Data:
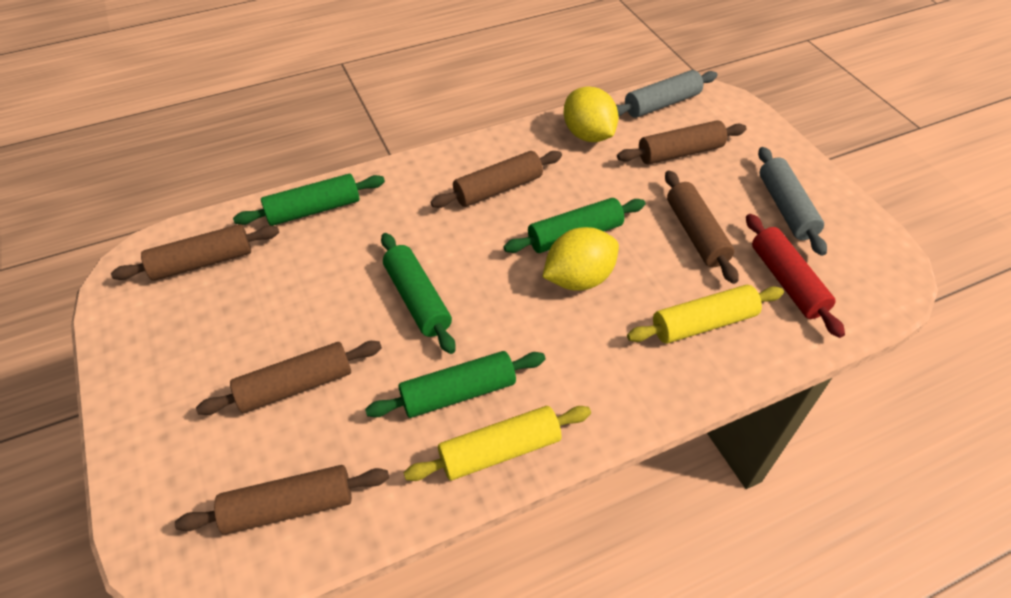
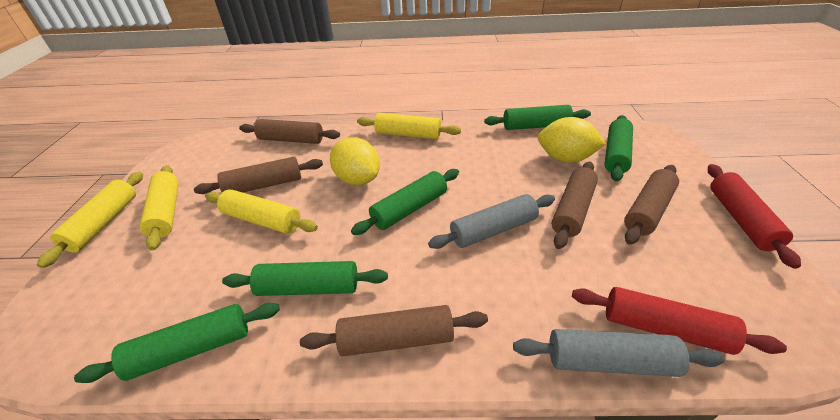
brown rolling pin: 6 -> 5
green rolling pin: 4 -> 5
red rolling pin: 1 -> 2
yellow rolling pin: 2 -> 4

---

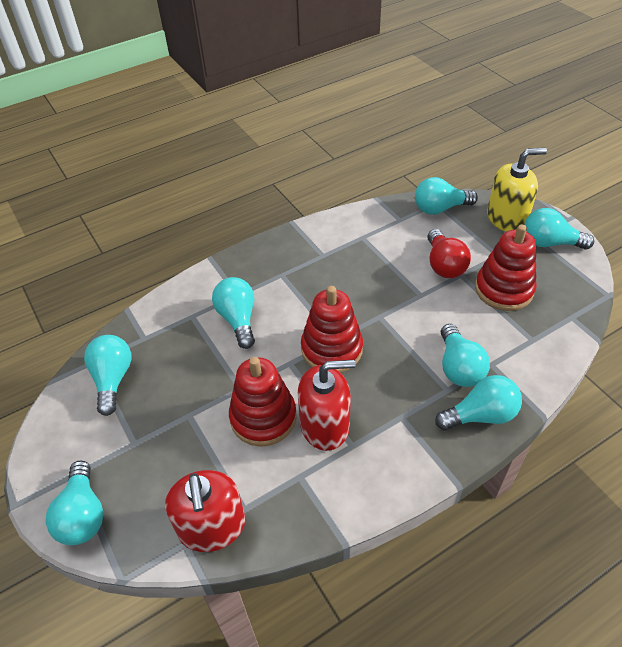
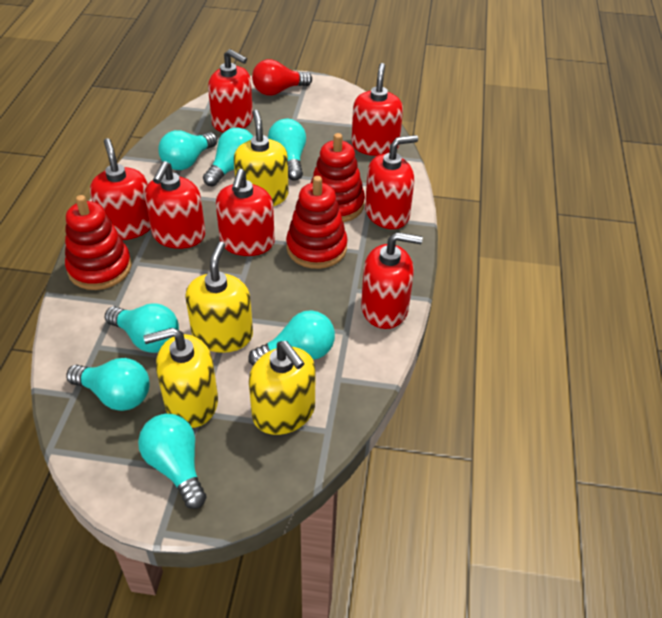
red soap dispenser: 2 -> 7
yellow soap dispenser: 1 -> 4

Action item: Go through the listing above and write out exactly the lines starting with the one holding "brown rolling pin: 6 -> 5" and running through the one holding "yellow rolling pin: 2 -> 4", ends included, and no others.

Expected output:
brown rolling pin: 6 -> 5
green rolling pin: 4 -> 5
red rolling pin: 1 -> 2
yellow rolling pin: 2 -> 4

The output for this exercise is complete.